Problem details - From the listing below, output only the lines starting at the line that has "(246, 286) = (732, 282): brown" and ending at the line that has "(647, 532) = (90, 290): black", exactly as they appear, ends included.

Information -
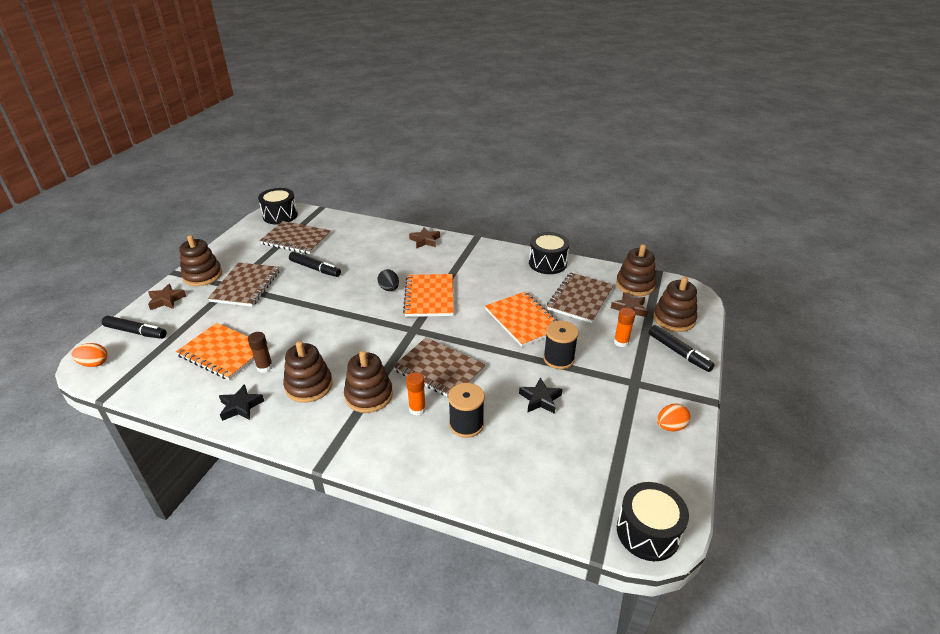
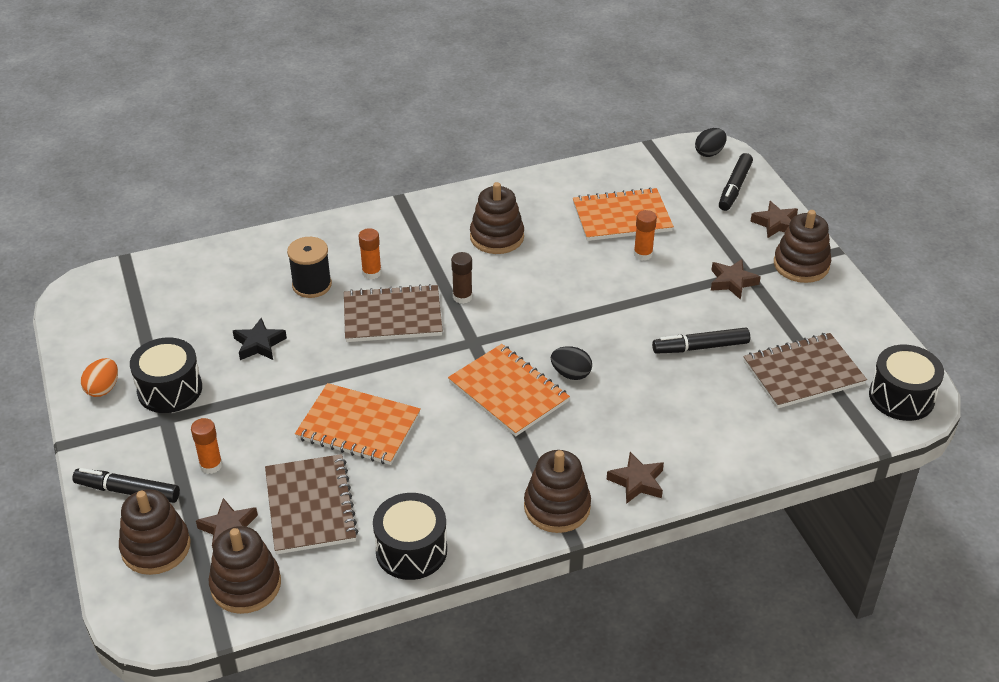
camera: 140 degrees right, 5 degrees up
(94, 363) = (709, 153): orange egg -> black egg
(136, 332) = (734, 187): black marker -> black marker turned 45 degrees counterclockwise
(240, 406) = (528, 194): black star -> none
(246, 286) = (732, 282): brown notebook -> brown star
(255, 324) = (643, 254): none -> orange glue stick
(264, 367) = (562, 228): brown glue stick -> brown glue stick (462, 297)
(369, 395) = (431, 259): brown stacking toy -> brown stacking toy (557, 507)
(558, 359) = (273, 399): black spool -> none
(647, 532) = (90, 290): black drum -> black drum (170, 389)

* * *

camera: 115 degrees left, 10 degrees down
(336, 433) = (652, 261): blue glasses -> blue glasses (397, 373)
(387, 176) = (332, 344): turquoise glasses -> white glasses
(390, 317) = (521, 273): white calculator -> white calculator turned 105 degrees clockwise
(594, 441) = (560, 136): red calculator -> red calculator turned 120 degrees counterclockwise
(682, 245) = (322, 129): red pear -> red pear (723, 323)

Reply to the exercise -
(246, 286) = (732, 282): brown notebook -> brown star
(255, 324) = (643, 254): none -> orange glue stick
(264, 367) = (562, 228): brown glue stick -> brown glue stick (462, 297)
(369, 395) = (431, 259): brown stacking toy -> brown stacking toy (557, 507)
(558, 359) = (273, 399): black spool -> none
(647, 532) = (90, 290): black drum -> black drum (170, 389)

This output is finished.